▶ [What the task requires] Go through the entries, filter for the word "white", and copy every line that has it.

Dataset excerpts
====

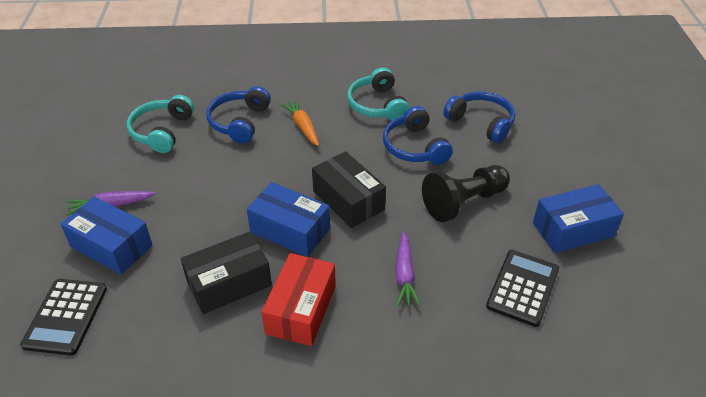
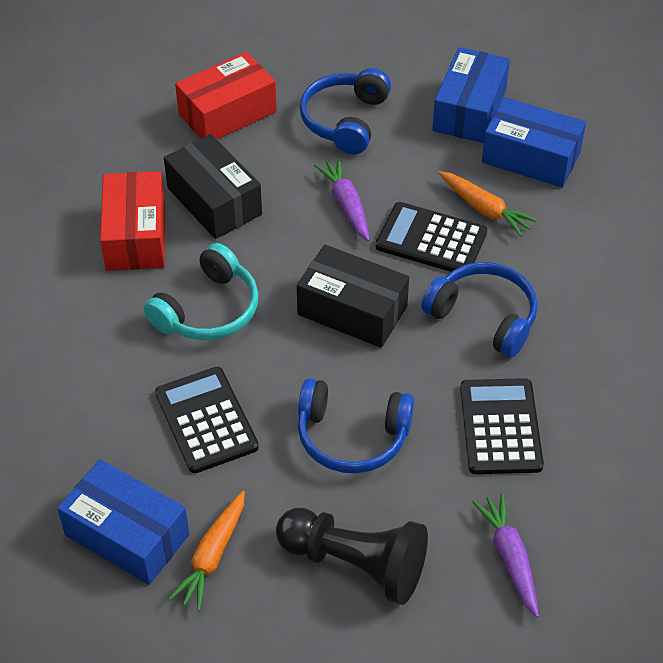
black calculator: [20,279,107,355] [486,250,559,327] = 2 -> [155,367,259,473] [375,202,487,272] [460,378,544,474] = 3
orange carrot: [281,99,319,146] = 1 -> [169,491,245,611] [438,171,538,237] = 2
red box: [261,253,336,346] = 1 -> [100,171,165,271] [175,52,277,139] = 2
turquoise headphones: [127,95,194,153] [347,67,410,121] = 2 -> [144,243,259,340] = 1

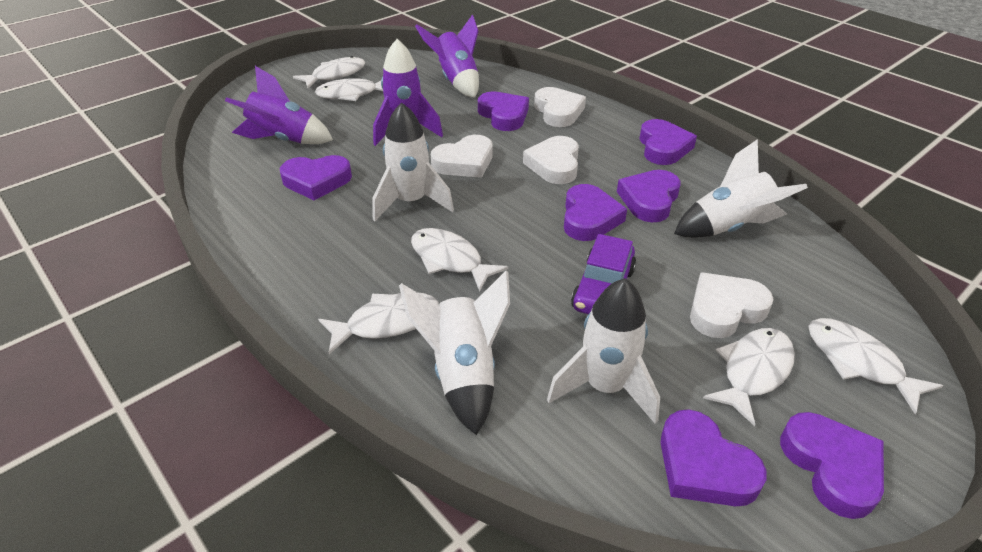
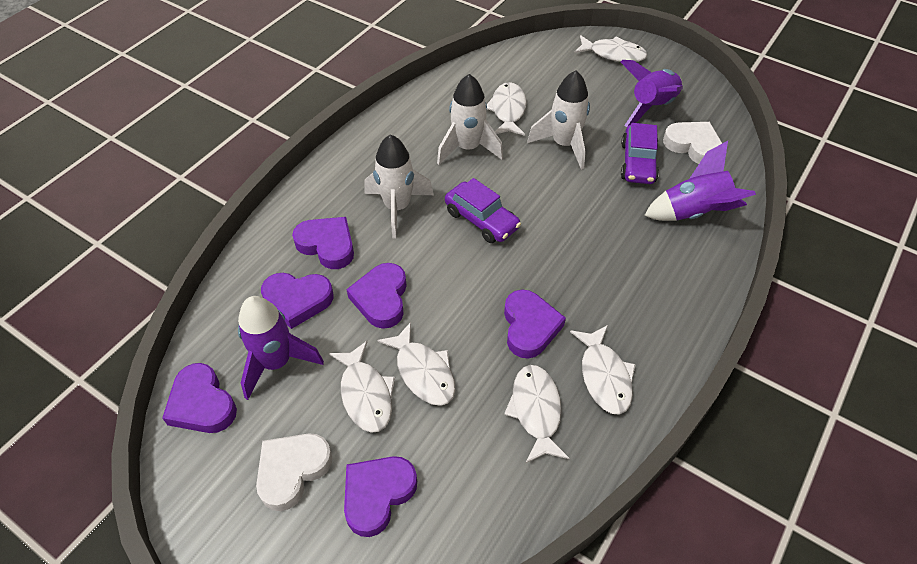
purple car: [571,234,636,314] = 1 -> [445,178,521,243] [621,123,659,184] = 2
purple heart: [280,155,352,200] [478,91,529,131] [564,184,627,241] [617,170,681,222] [639,119,697,165] [661,409,766,506] [780,412,884,519] = 7 -> [162,363,237,433] [261,273,334,329] [292,217,354,269] [344,456,417,537] [346,263,407,329] [504,290,566,359] = 6
white heart: [431,135,493,178] [523,136,579,184] [534,87,586,127] [690,272,773,338] = 4 -> [256,433,333,511] [663,122,722,164] = 2
white rocket: [372,102,454,221] [399,271,510,435] [547,278,660,424] [674,139,808,238] = 4 -> [364,134,434,239] [437,74,503,165] [527,70,590,170] = 3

====

▶ [Written response]
white heart: [431,135,493,178] [523,136,579,184] [534,87,586,127] [690,272,773,338] = 4 -> [256,433,333,511] [663,122,722,164] = 2
white rocket: [372,102,454,221] [399,271,510,435] [547,278,660,424] [674,139,808,238] = 4 -> [364,134,434,239] [437,74,503,165] [527,70,590,170] = 3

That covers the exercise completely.